Could you restate the entries word for word, without the images?

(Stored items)
BEGIN
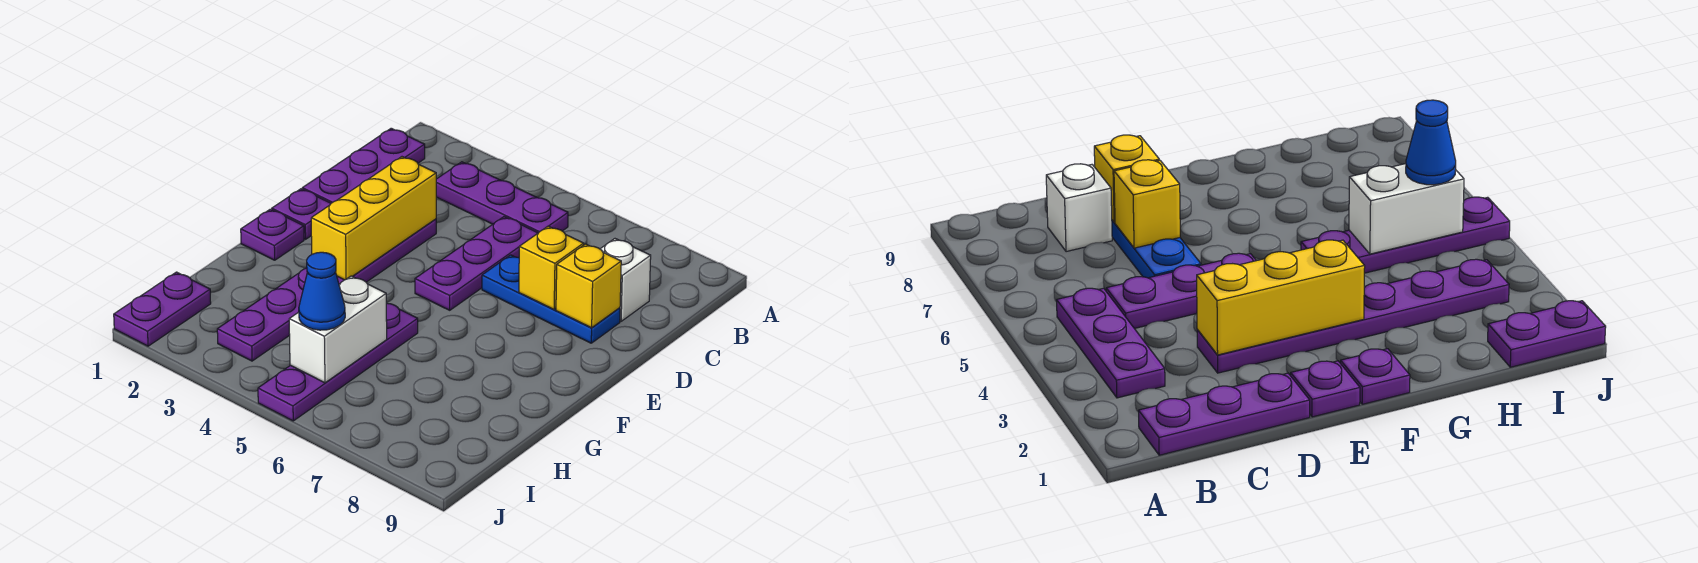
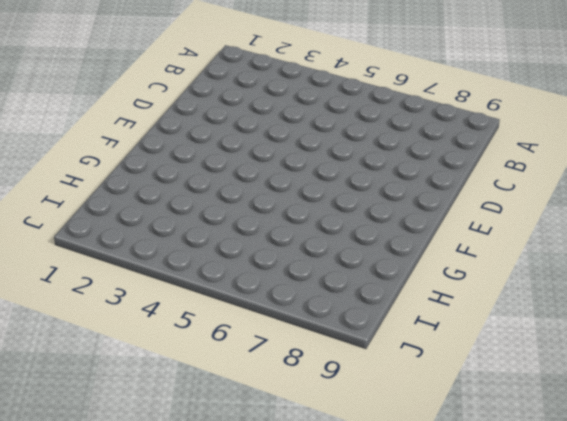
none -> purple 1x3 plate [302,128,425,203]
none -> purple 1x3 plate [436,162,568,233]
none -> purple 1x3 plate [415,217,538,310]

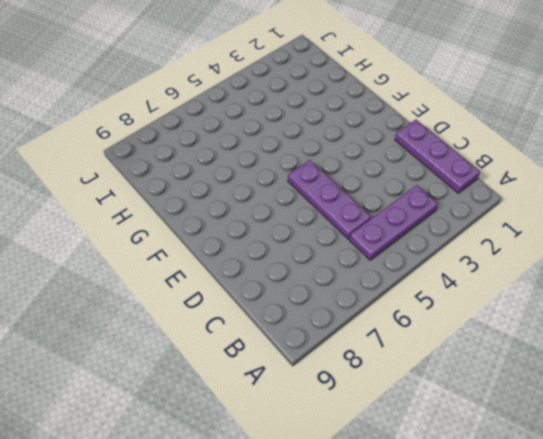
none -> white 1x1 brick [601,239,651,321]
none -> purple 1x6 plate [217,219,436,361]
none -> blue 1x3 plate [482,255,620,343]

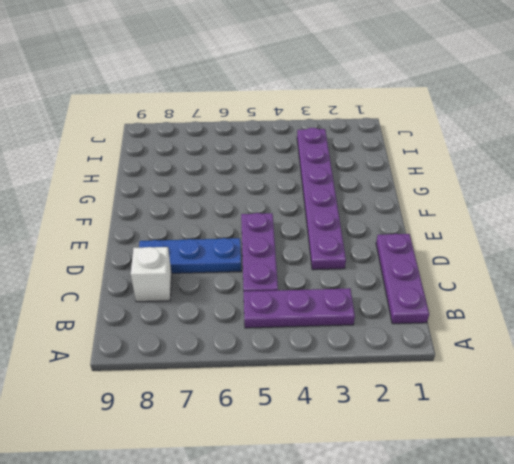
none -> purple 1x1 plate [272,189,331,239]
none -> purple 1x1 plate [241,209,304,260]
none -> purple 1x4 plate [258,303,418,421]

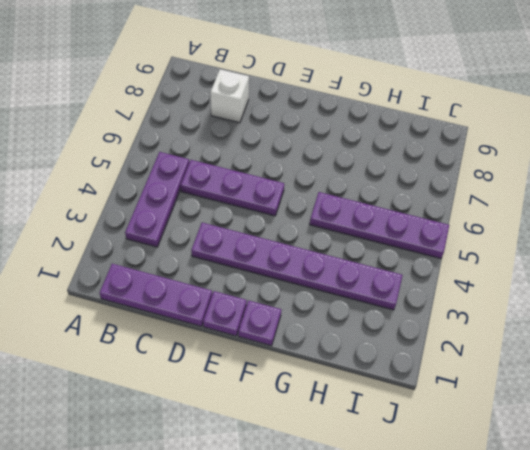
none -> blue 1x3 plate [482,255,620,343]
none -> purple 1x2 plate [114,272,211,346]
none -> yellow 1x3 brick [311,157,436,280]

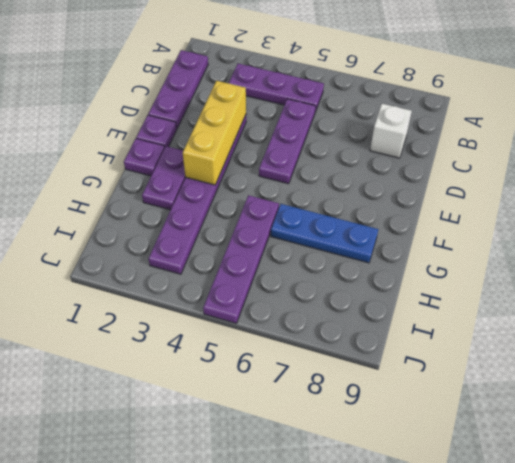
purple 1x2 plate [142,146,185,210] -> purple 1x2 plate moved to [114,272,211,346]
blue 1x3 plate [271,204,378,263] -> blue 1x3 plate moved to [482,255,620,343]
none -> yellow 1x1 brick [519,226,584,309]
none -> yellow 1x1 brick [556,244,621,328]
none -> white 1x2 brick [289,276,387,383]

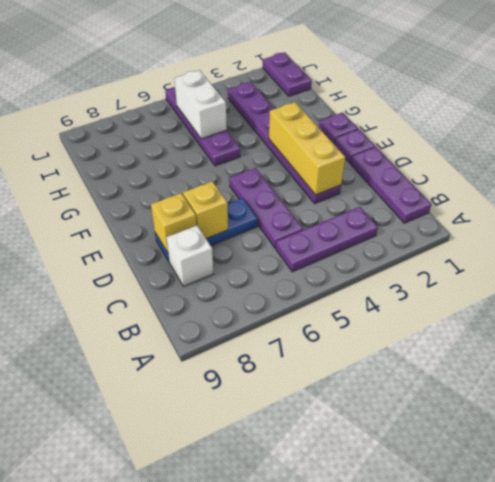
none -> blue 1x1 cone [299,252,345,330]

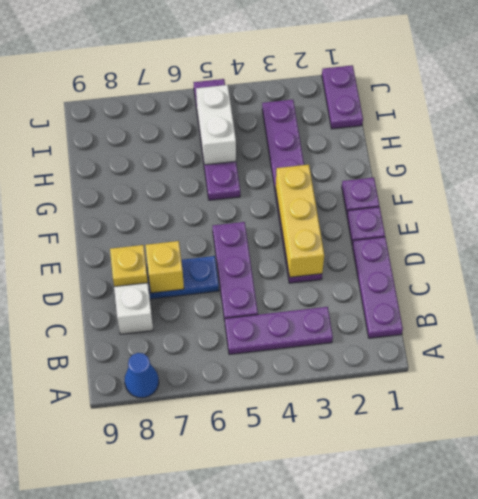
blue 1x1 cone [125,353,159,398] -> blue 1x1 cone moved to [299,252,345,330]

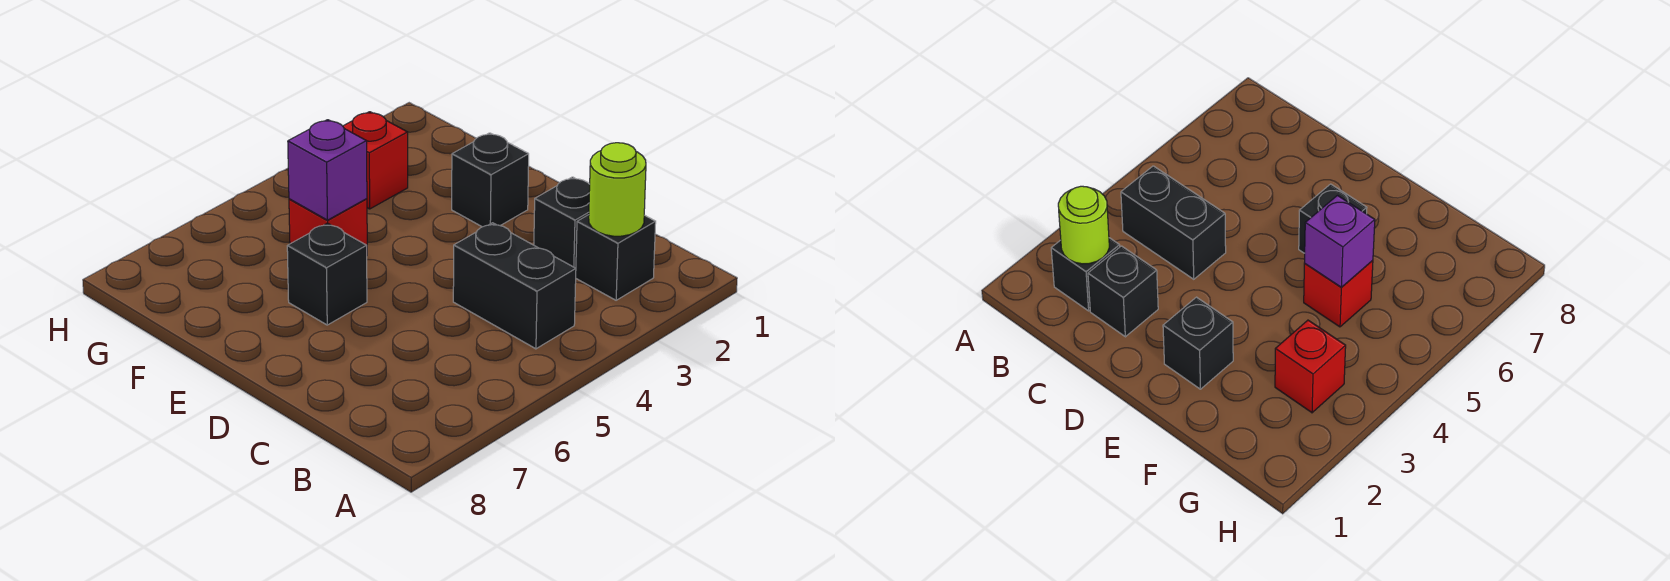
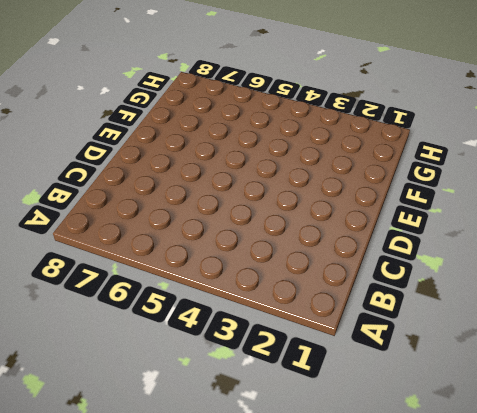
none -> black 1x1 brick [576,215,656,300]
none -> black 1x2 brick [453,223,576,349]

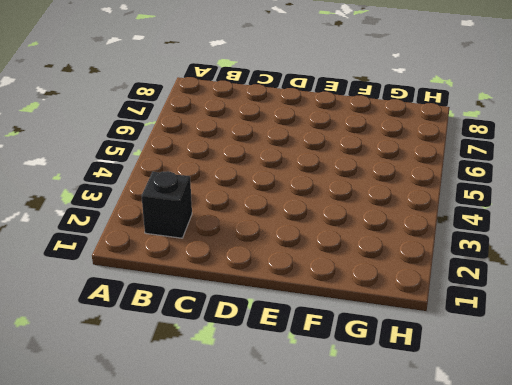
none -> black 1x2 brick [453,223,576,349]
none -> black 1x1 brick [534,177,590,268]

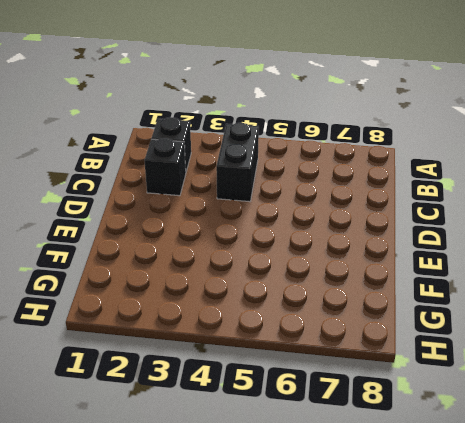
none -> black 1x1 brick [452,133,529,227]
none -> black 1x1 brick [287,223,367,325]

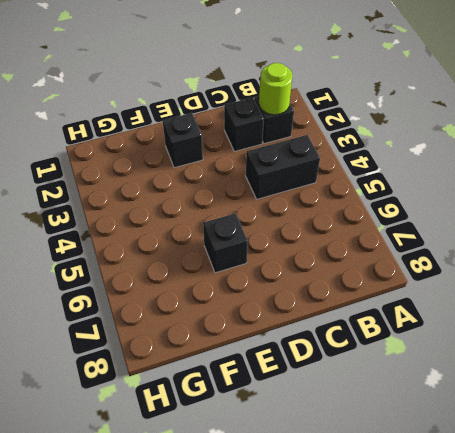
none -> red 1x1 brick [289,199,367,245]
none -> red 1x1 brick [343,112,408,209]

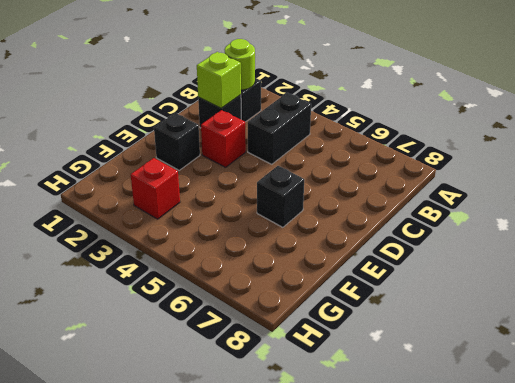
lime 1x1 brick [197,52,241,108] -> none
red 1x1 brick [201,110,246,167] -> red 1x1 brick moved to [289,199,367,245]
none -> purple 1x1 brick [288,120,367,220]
END
(Answer):
none -> purple 1x3 plate [302,128,425,203]
none -> purple 1x3 plate [436,162,568,233]
none -> purple 1x3 plate [415,217,538,310]

none -> white 1x1 brick [601,239,651,321]
none -> purple 1x6 plate [217,219,436,361]
none -> blue 1x3 plate [482,255,620,343]

none -> purple 1x1 plate [272,189,331,239]
none -> purple 1x1 plate [241,209,304,260]
none -> purple 1x4 plate [258,303,418,421]

none -> blue 1x3 plate [482,255,620,343]
none -> purple 1x2 plate [114,272,211,346]
none -> yellow 1x3 brick [311,157,436,280]

purple 1x2 plate [142,146,185,210] -> purple 1x2 plate moved to [114,272,211,346]
blue 1x3 plate [271,204,378,263] -> blue 1x3 plate moved to [482,255,620,343]
none -> yellow 1x1 brick [519,226,584,309]
none -> yellow 1x1 brick [556,244,621,328]
none -> white 1x2 brick [289,276,387,383]

none -> blue 1x1 cone [299,252,345,330]

blue 1x1 cone [125,353,159,398] -> blue 1x1 cone moved to [299,252,345,330]

none -> black 1x1 brick [576,215,656,300]
none -> black 1x2 brick [453,223,576,349]

none -> black 1x2 brick [453,223,576,349]
none -> black 1x1 brick [534,177,590,268]

none -> black 1x1 brick [452,133,529,227]
none -> black 1x1 brick [287,223,367,325]

none -> red 1x1 brick [289,199,367,245]
none -> red 1x1 brick [343,112,408,209]

lime 1x1 brick [197,52,241,108] -> none
red 1x1 brick [201,110,246,167] -> red 1x1 brick moved to [289,199,367,245]
none -> purple 1x1 brick [288,120,367,220]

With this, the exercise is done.